>>>>>

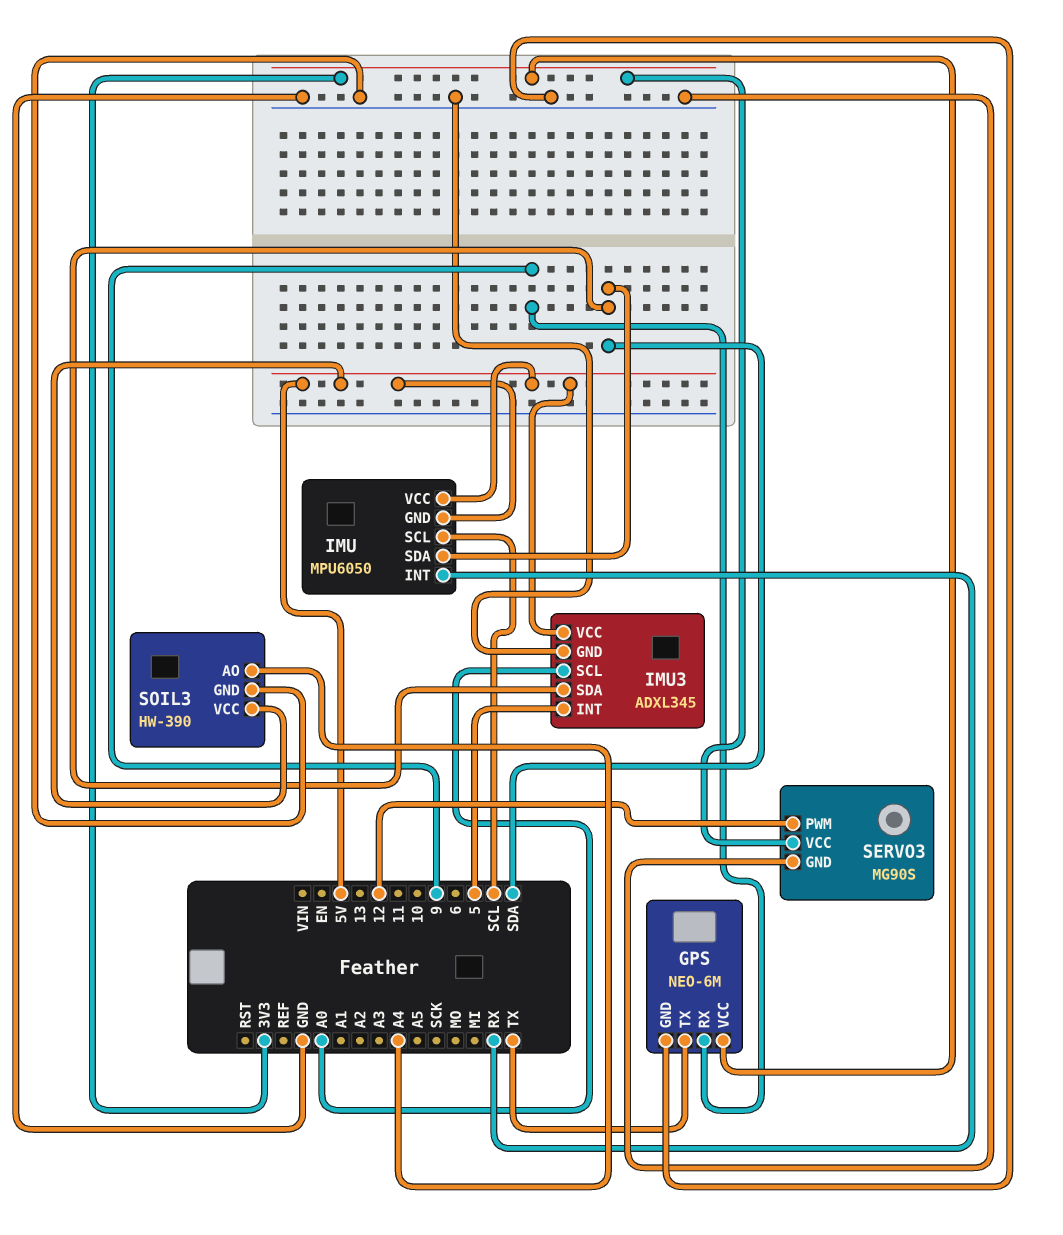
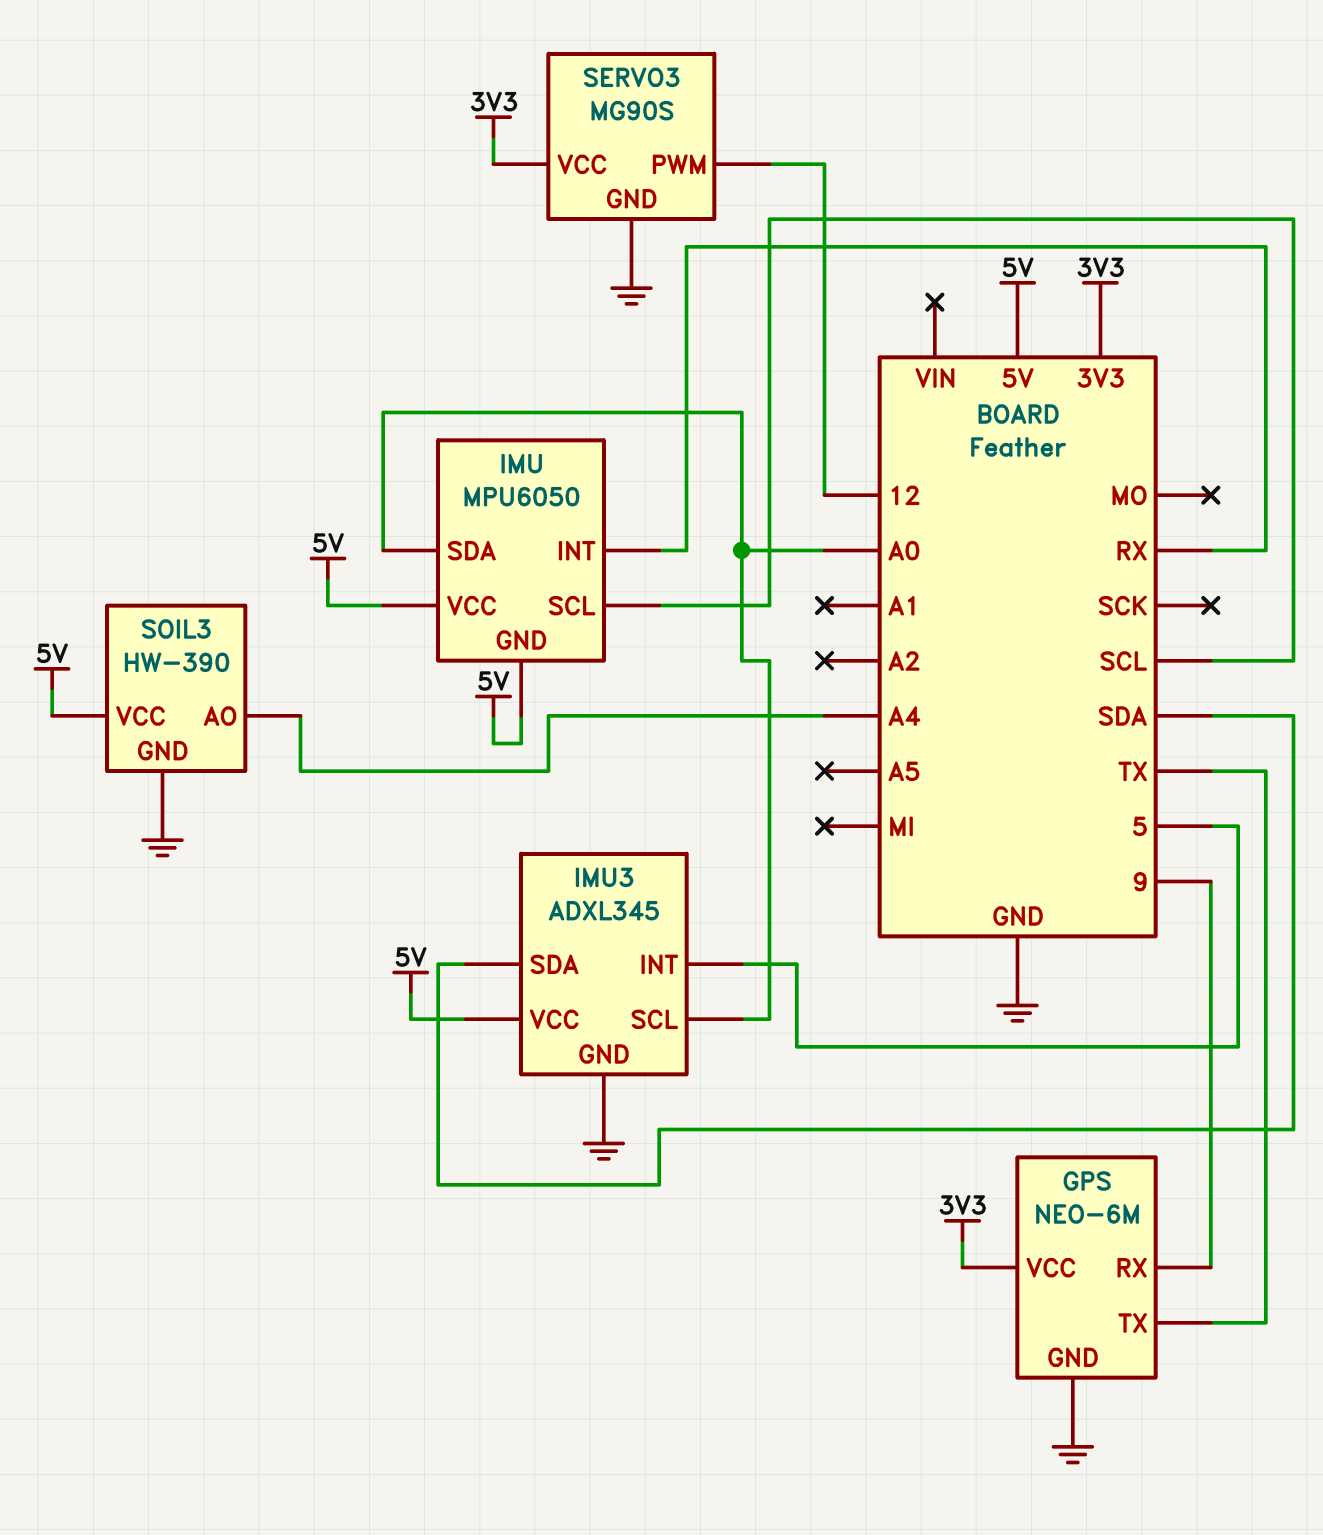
IMU pin SDA: SDA -> A0

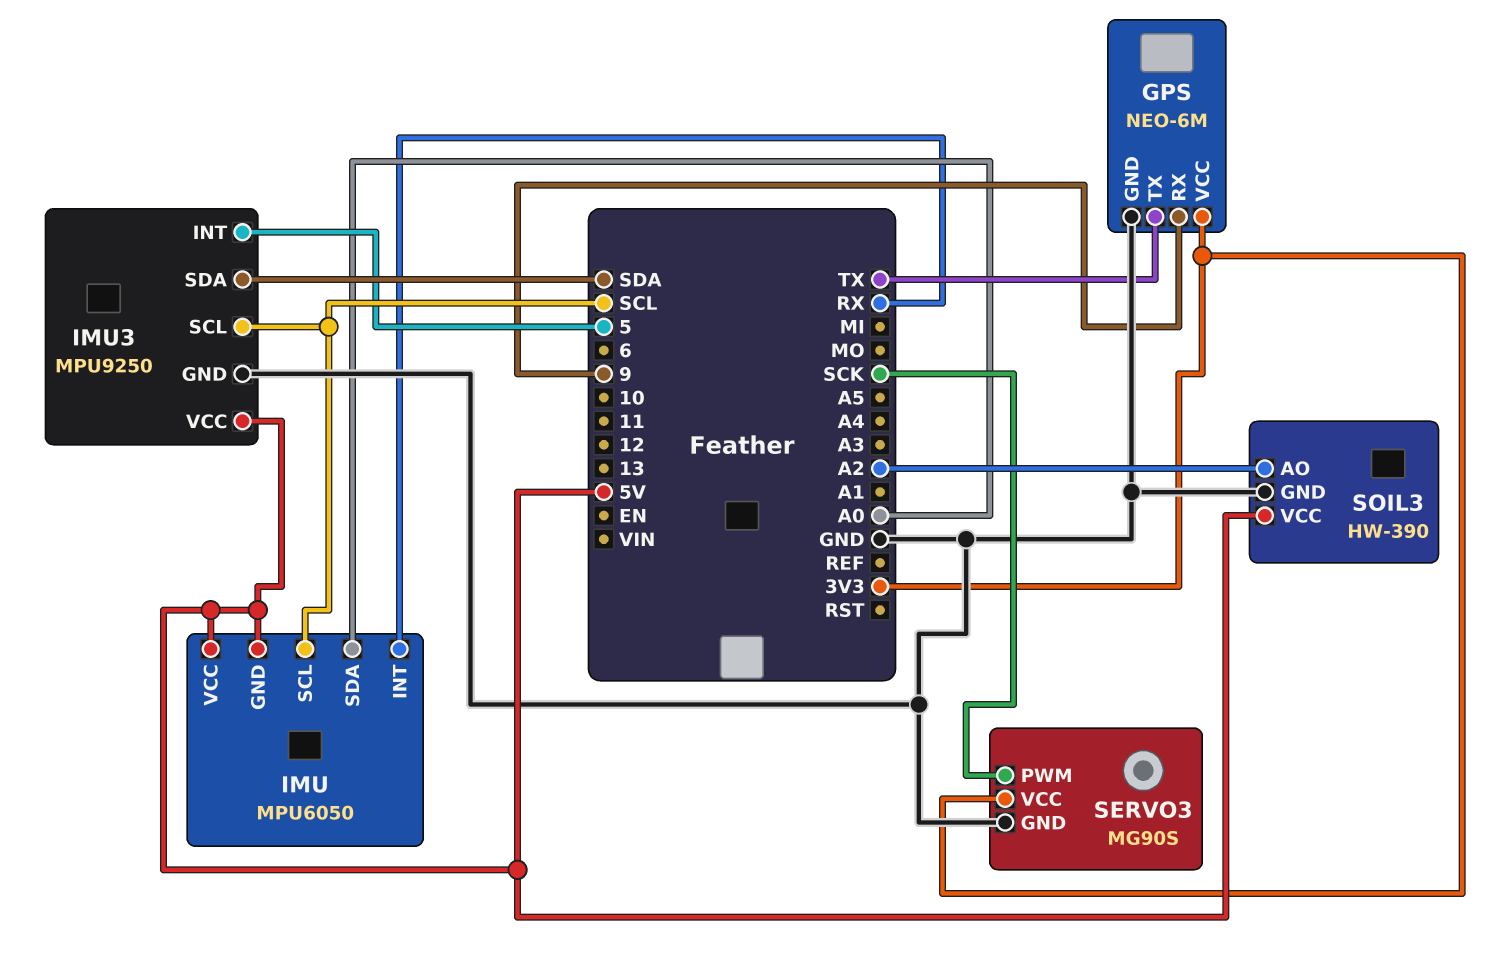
IMU3: ADXL345 -> MPU9250
IMU3 pin SCL: A0 -> SCL
SERVO3 pin PWM: 12 -> SCK
SOIL3 pin AO: A4 -> A2

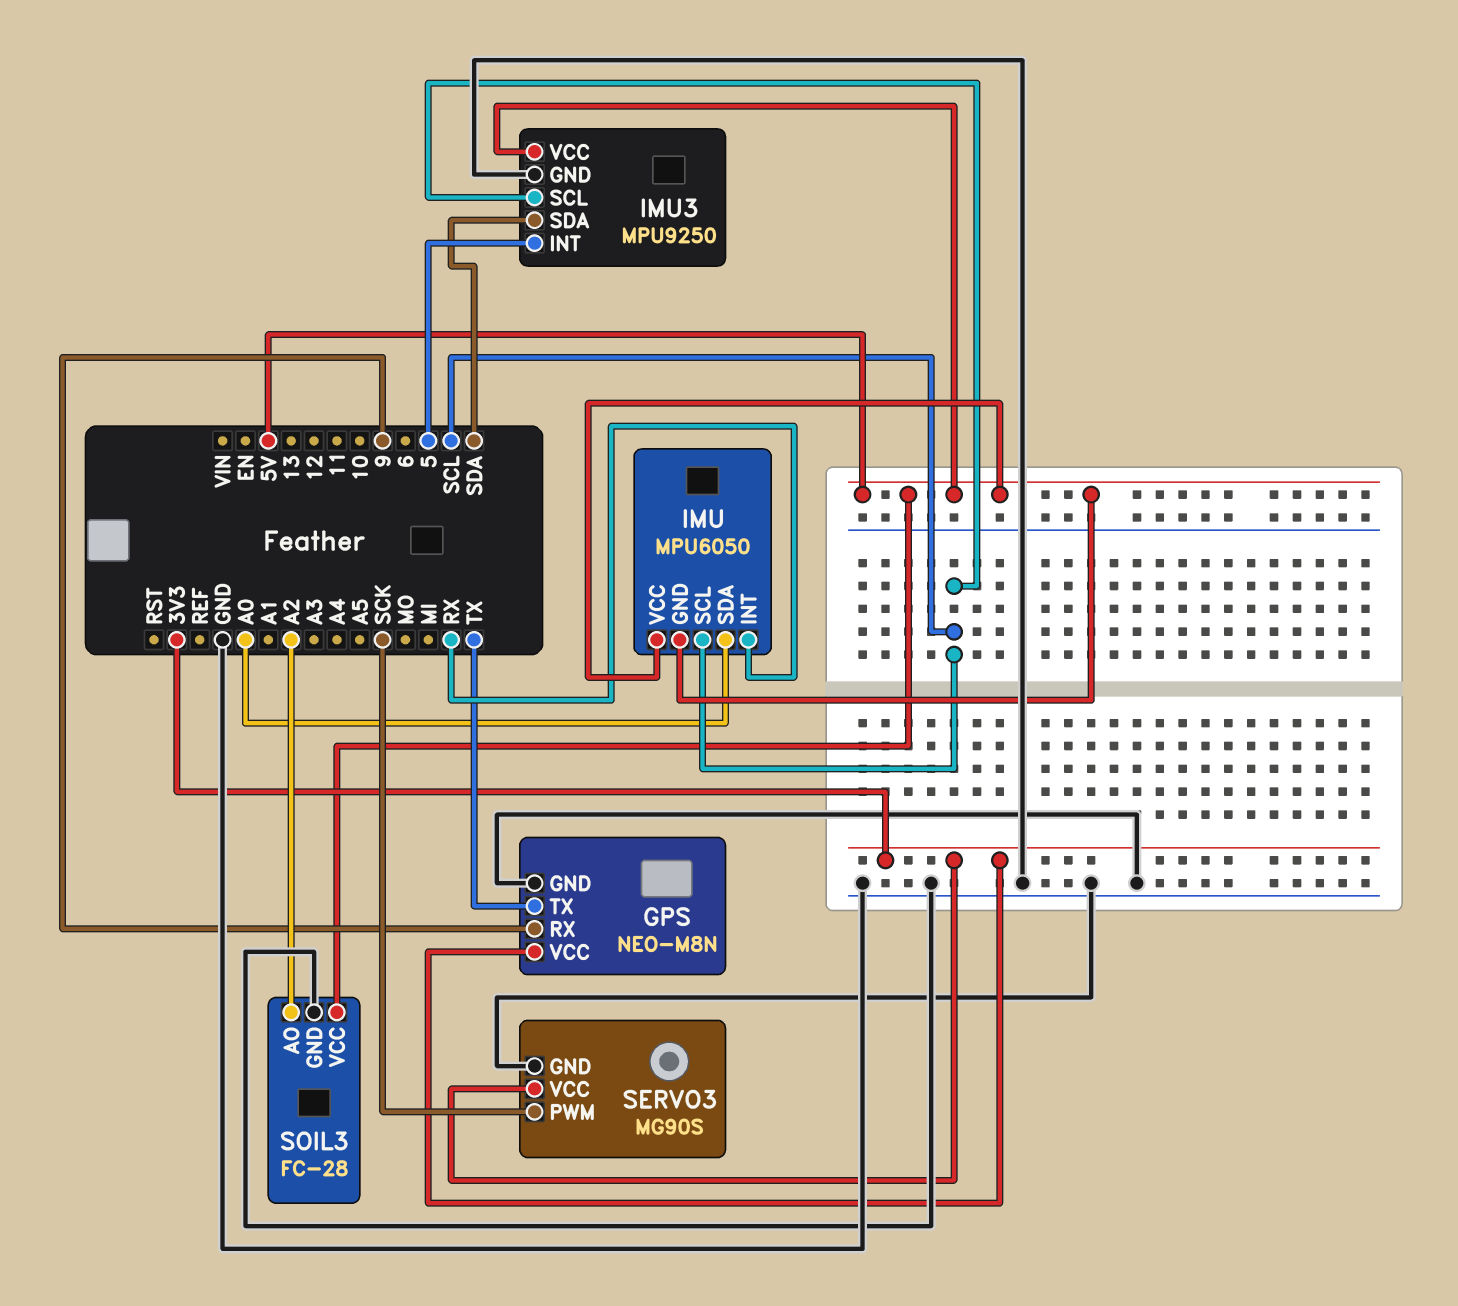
GPS: NEO-6M -> NEO-M8N
SOIL3: HW-390 -> FC-28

<<<<<

-- EXERCISE --
Only the records, copied exactly and free of pictures, belong in the answer.

-- EXPECTED ANSWER --
IMU pin SDA: SDA -> A0

IMU3: ADXL345 -> MPU9250
IMU3 pin SCL: A0 -> SCL
SERVO3 pin PWM: 12 -> SCK
SOIL3 pin AO: A4 -> A2

GPS: NEO-6M -> NEO-M8N
SOIL3: HW-390 -> FC-28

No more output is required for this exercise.